*Exercise material*:

--------------------------------

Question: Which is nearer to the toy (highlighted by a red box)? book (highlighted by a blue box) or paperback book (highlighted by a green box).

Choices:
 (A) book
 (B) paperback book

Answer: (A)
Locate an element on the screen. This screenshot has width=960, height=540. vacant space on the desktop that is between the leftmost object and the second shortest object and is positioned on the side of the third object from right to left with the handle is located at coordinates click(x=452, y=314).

--------------------------------

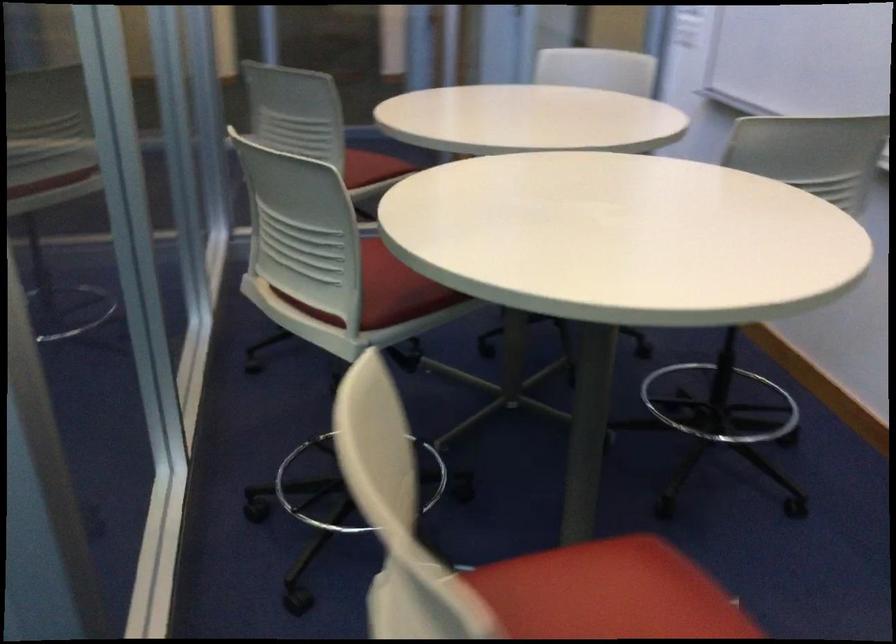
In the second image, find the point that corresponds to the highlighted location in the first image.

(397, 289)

--------------------------------

*What you should do*: Copy the lines beginning with the one that contains "Answer: (A)" and running through the one that contains "Locate an element", character for character.

*Problem solution*:
Answer: (A)
Locate an element on the screen. This screenshot has width=960, height=540. vacant space on the desktop that is between the leftmost object and the second shortest object and is positioned on the side of the third object from right to left with the handle is located at coordinates click(x=452, y=314).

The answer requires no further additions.